» **Task objective**
Print the lines of the entries below from the one with "U203 pin VIN: VCC -> N022" through the final line, exactly as they appear. The pictures are not part of the copy.

(Change detection data)
-*-*-

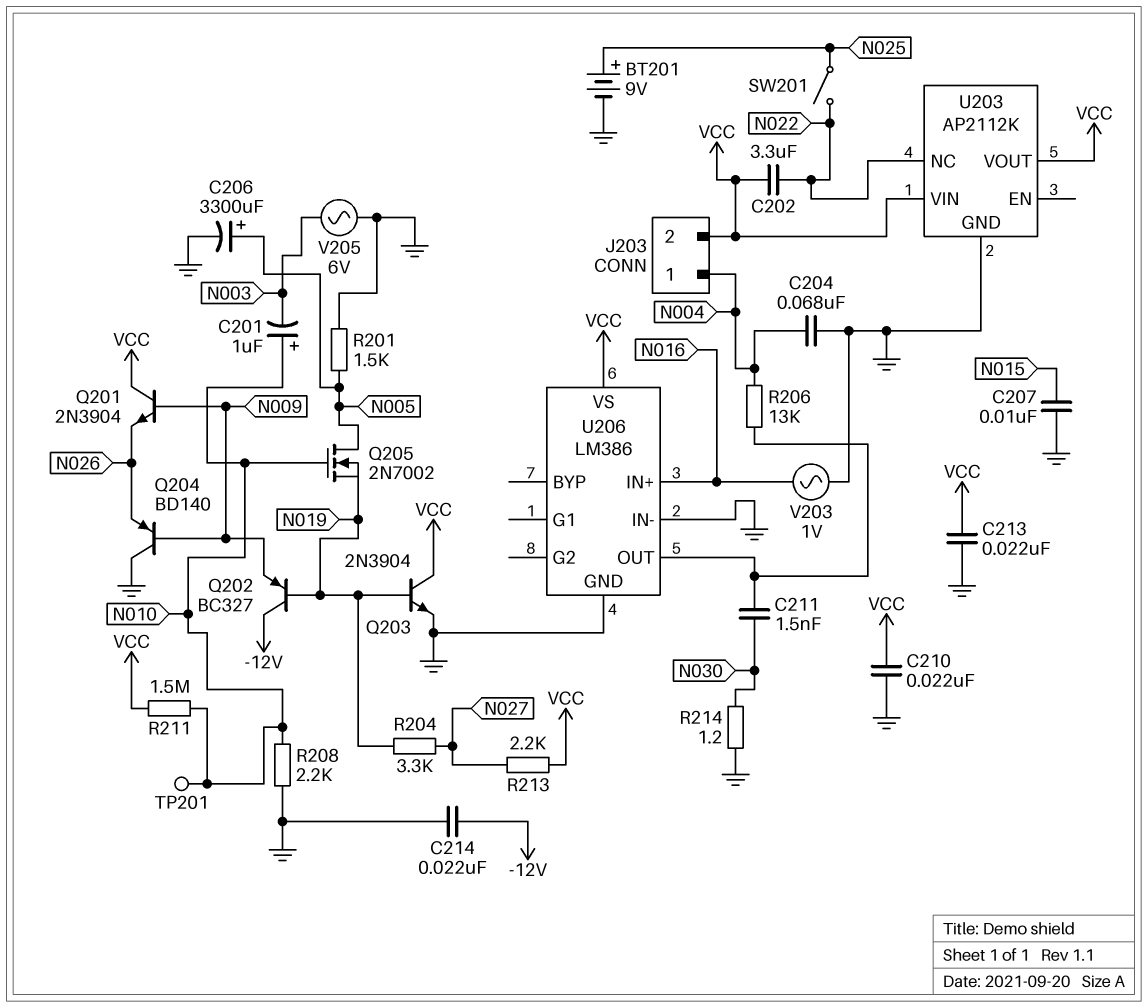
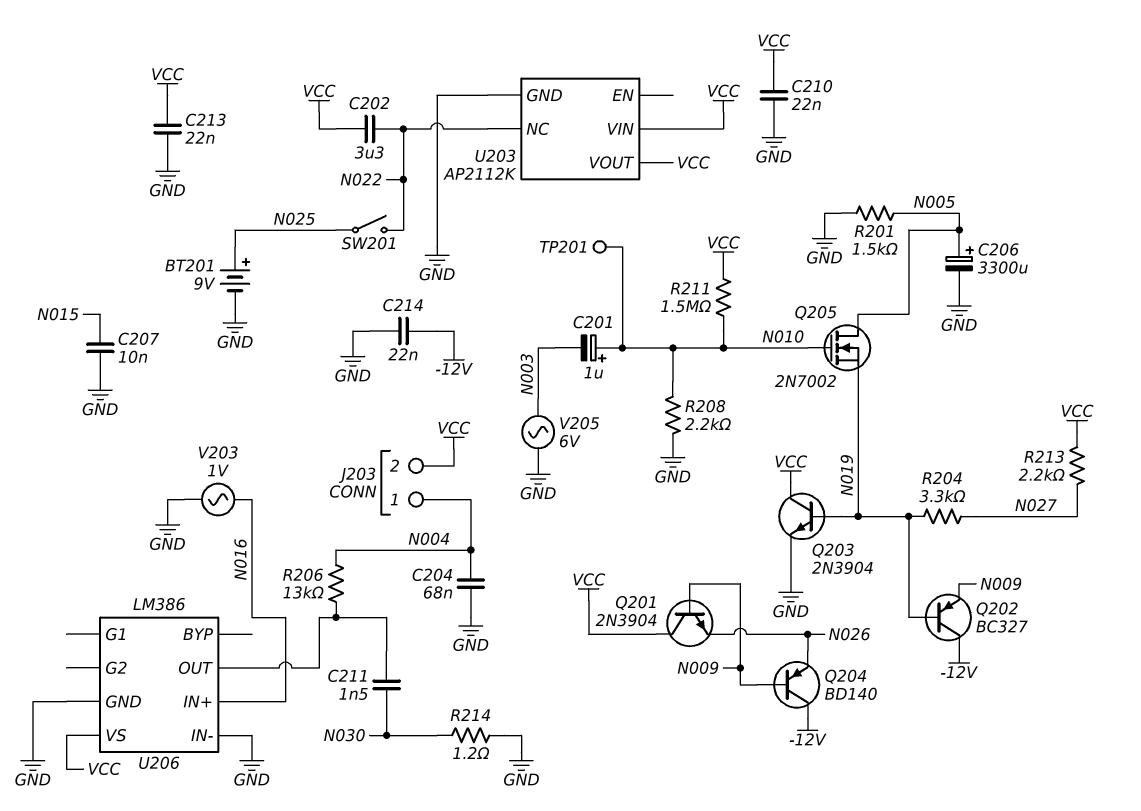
Q204: PNP BD140 (B N009, C GND, E N026) -> PNP BD140 (B N009, C -12V, E N026)

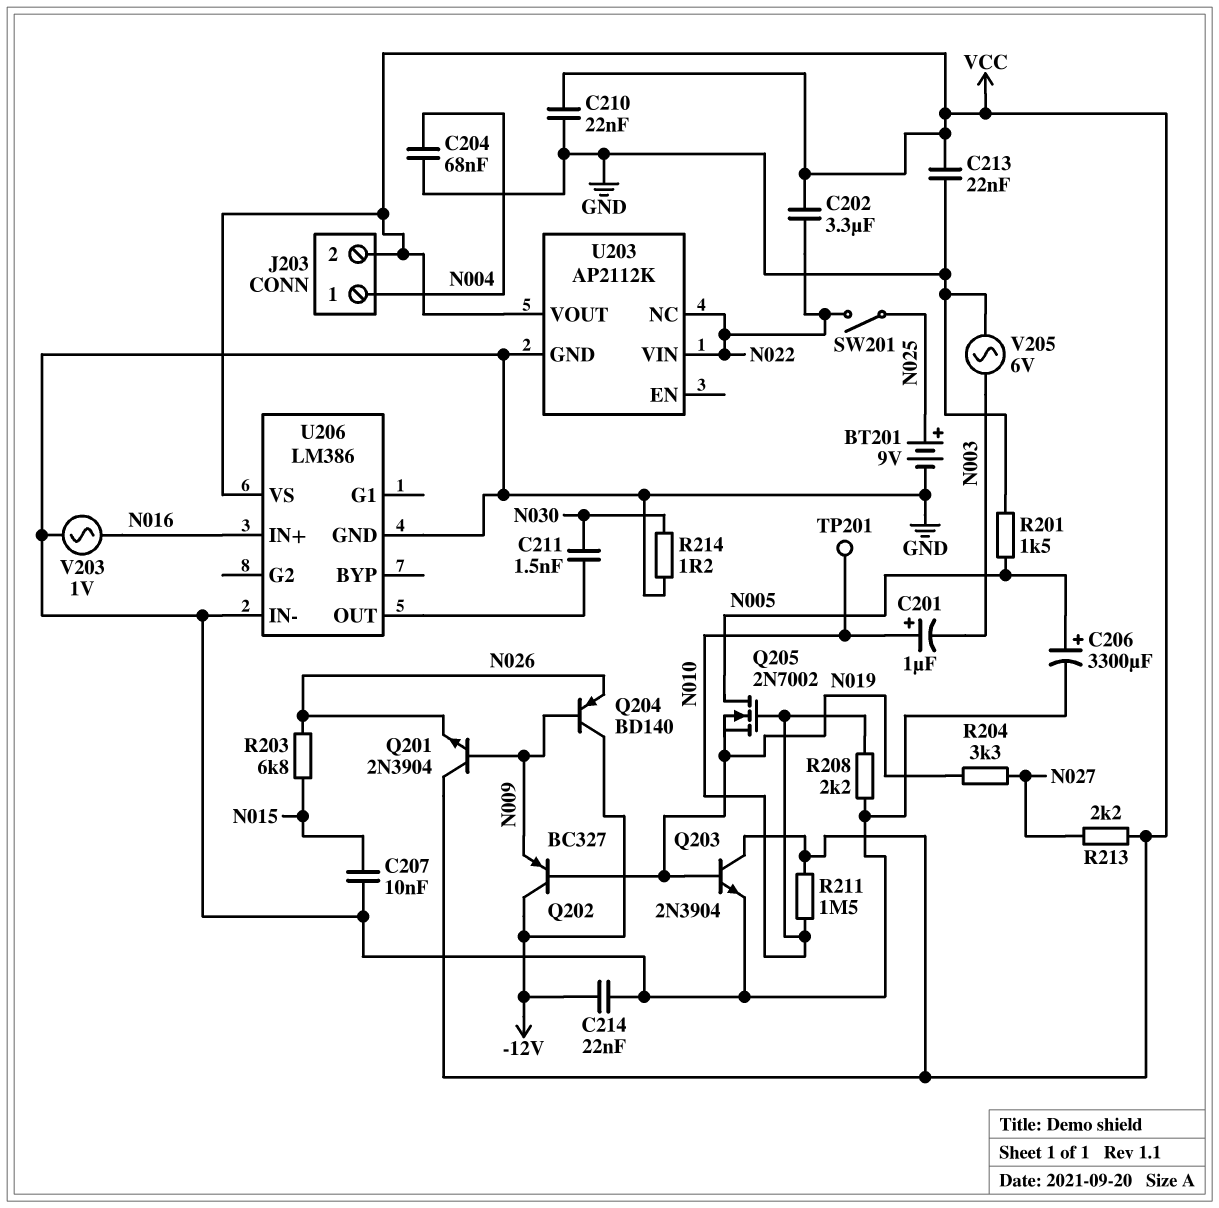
R203: none -> 6.8k (N015, N026)
R206: 13k (N004, U206/OUT) -> none
U203 pin VIN: VCC -> N022

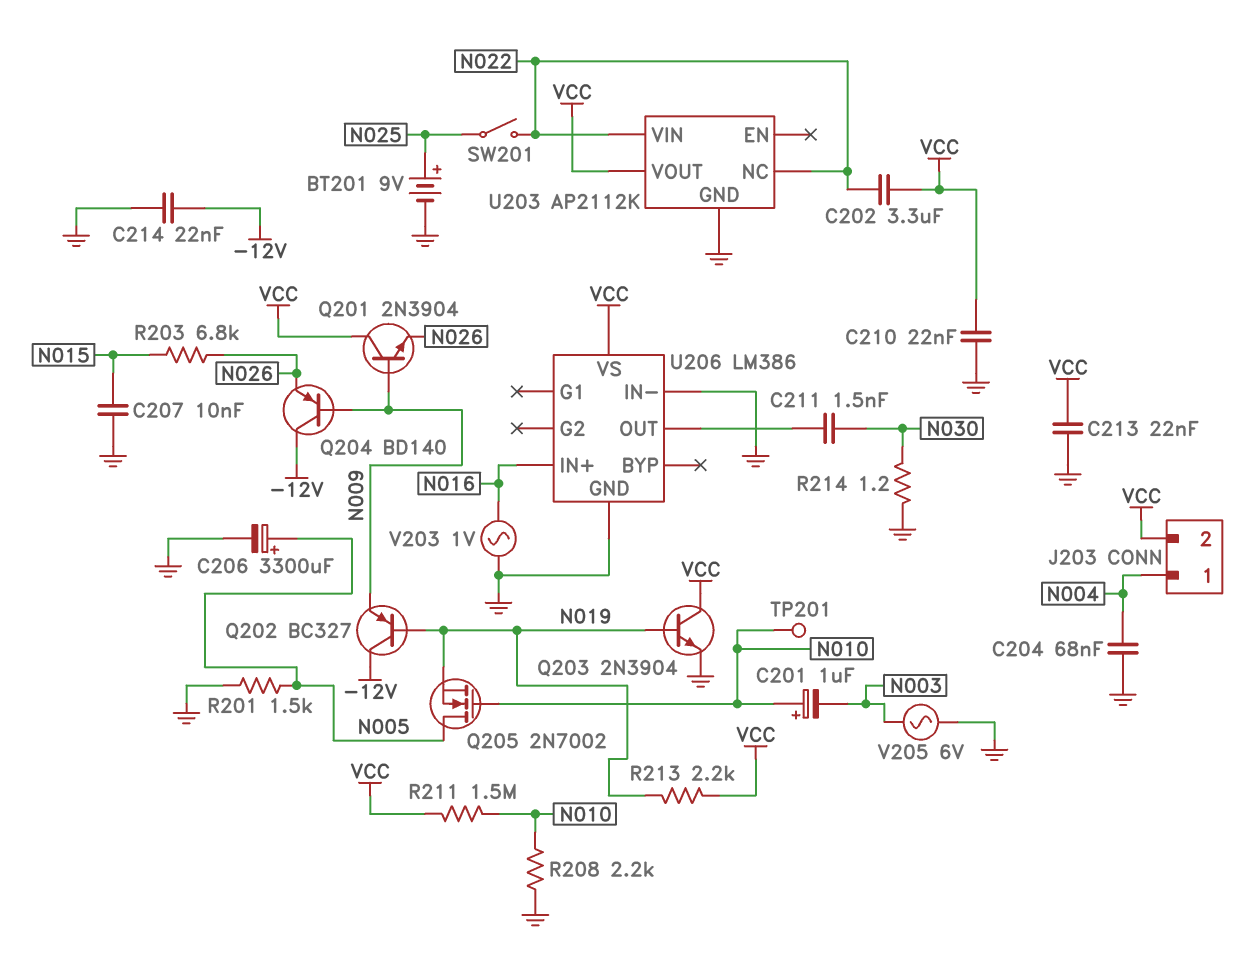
R204: 3.3k (N019, N027) -> none
R213: 2.2k (N027, VCC) -> 2.2k (N019, VCC)

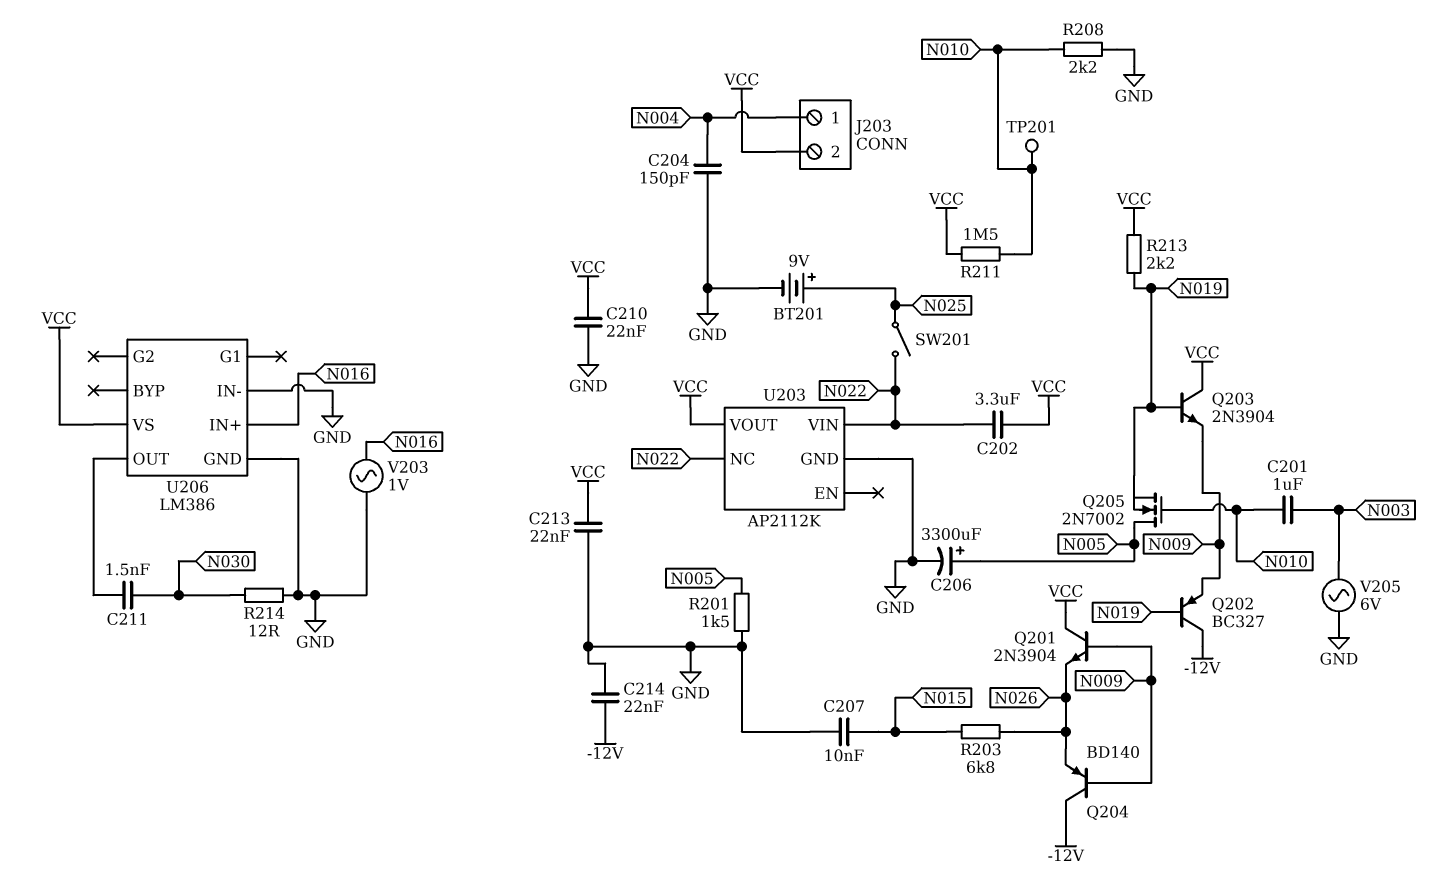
C201: 1uF (plus N010, minus N003) -> 1uF (N003, N010)
C204: 68nF (GND, N004) -> 150pF (GND, N004)
Q203: NPN 2N3904 (B N019, C VCC, E GND) -> NPN 2N3904 (B N019, C VCC, E N009)
R214: 1.2 (GND, N030) -> 12 (GND, N030)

-*-*-

» **Answer space**
U203 pin VIN: VCC -> N022

R204: 3.3k (N019, N027) -> none
R213: 2.2k (N027, VCC) -> 2.2k (N019, VCC)

C201: 1uF (plus N010, minus N003) -> 1uF (N003, N010)
C204: 68nF (GND, N004) -> 150pF (GND, N004)
Q203: NPN 2N3904 (B N019, C VCC, E GND) -> NPN 2N3904 (B N019, C VCC, E N009)
R214: 1.2 (GND, N030) -> 12 (GND, N030)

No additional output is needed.